STUDY MATERIAL Start Marker

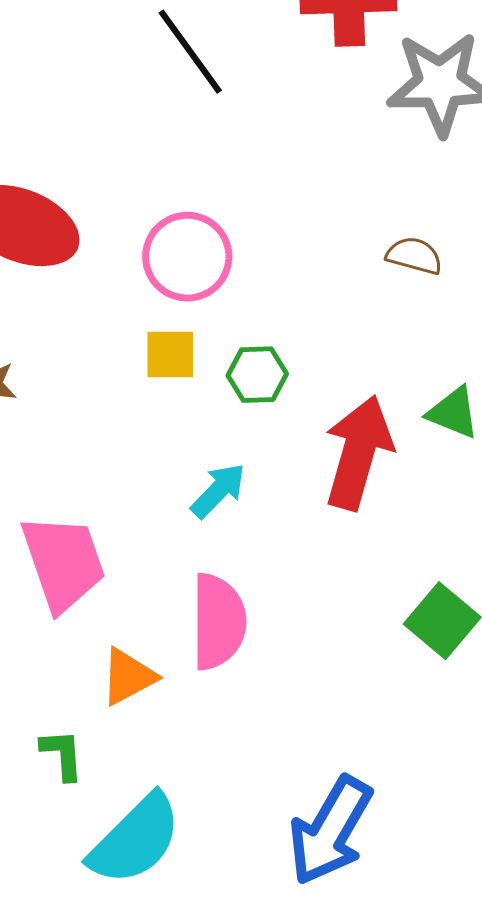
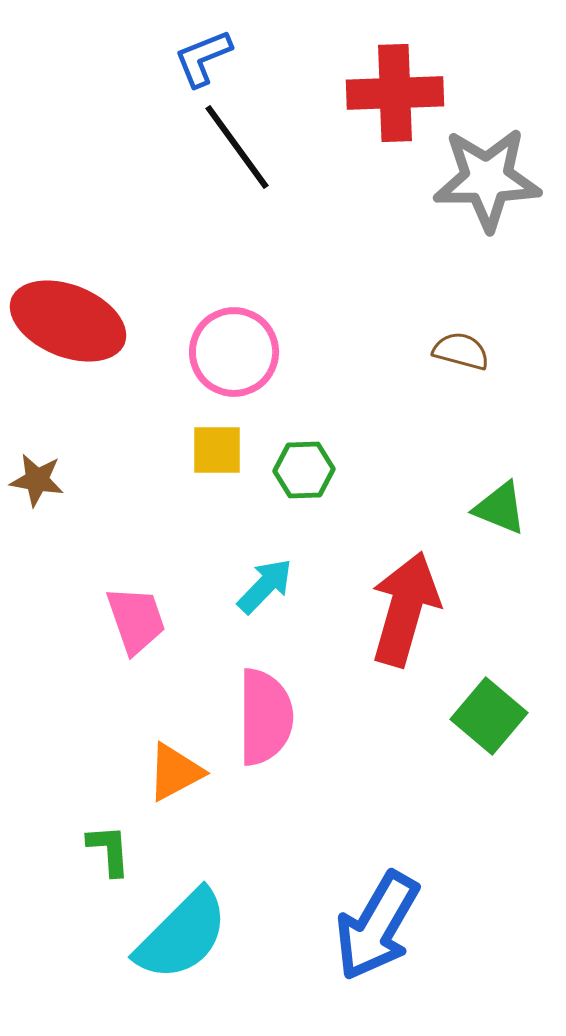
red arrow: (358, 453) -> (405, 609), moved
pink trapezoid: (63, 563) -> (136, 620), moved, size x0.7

STUDY MATERIAL End Marker
STUDY MATERIAL Start Marker

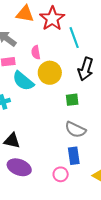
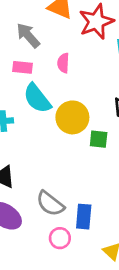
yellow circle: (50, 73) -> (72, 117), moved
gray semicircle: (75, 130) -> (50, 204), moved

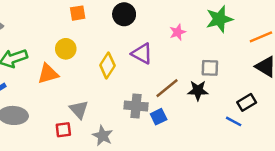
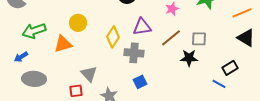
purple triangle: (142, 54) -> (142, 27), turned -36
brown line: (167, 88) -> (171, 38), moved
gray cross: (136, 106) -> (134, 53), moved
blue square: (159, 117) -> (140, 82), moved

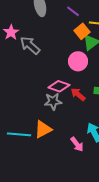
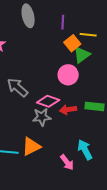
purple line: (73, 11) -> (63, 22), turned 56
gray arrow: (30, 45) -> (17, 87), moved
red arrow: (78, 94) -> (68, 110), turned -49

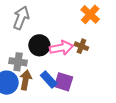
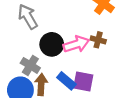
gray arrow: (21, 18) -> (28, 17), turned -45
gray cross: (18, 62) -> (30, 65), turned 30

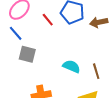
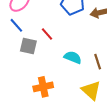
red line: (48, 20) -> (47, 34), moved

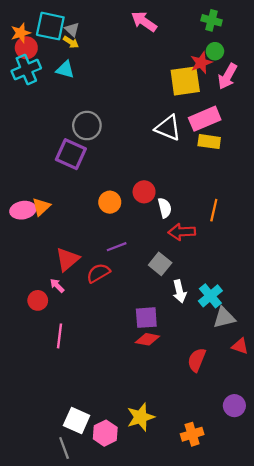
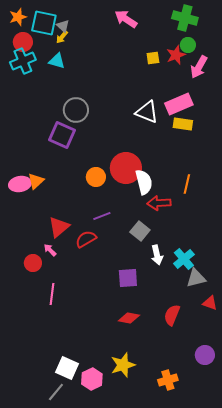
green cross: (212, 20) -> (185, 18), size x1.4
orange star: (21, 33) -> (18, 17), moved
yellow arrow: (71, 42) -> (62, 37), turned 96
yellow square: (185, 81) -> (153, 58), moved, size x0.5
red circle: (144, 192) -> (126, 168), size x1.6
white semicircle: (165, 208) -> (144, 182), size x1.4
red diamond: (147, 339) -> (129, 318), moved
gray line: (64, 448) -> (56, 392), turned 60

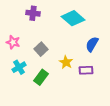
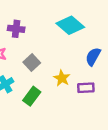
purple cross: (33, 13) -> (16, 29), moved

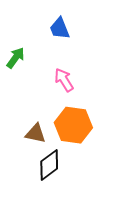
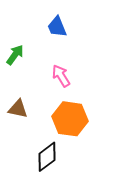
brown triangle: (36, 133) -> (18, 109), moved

STUDY MATERIAL End Marker
STUDY MATERIAL Start Marker

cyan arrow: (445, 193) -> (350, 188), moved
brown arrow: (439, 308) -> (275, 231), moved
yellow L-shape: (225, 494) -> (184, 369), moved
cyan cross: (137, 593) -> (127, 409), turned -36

STUDY MATERIAL End Marker

§ **EXERCISE GOAL**
Leave the pictures out. Output, exactly, the lines of the material above starting at the line containing "purple triangle: (142, 54)" and ending at the line containing "white semicircle: (165, 208)".

§ **RESPONSE TO THE EXERCISE**
purple triangle: (142, 54) -> (142, 27), turned -36
brown line: (167, 88) -> (171, 38), moved
gray cross: (136, 106) -> (134, 53), moved
blue square: (159, 117) -> (140, 82), moved

purple line: (73, 11) -> (63, 22), turned 56
gray arrow: (30, 45) -> (17, 87), moved
red arrow: (78, 94) -> (68, 110), turned -49

gray arrow: (21, 18) -> (28, 17), turned -45
gray cross: (18, 62) -> (30, 65), turned 30

red line: (48, 20) -> (47, 34), moved

green cross: (212, 20) -> (185, 18), size x1.4
orange star: (21, 33) -> (18, 17), moved
yellow arrow: (71, 42) -> (62, 37), turned 96
yellow square: (185, 81) -> (153, 58), moved, size x0.5
red circle: (144, 192) -> (126, 168), size x1.6
white semicircle: (165, 208) -> (144, 182), size x1.4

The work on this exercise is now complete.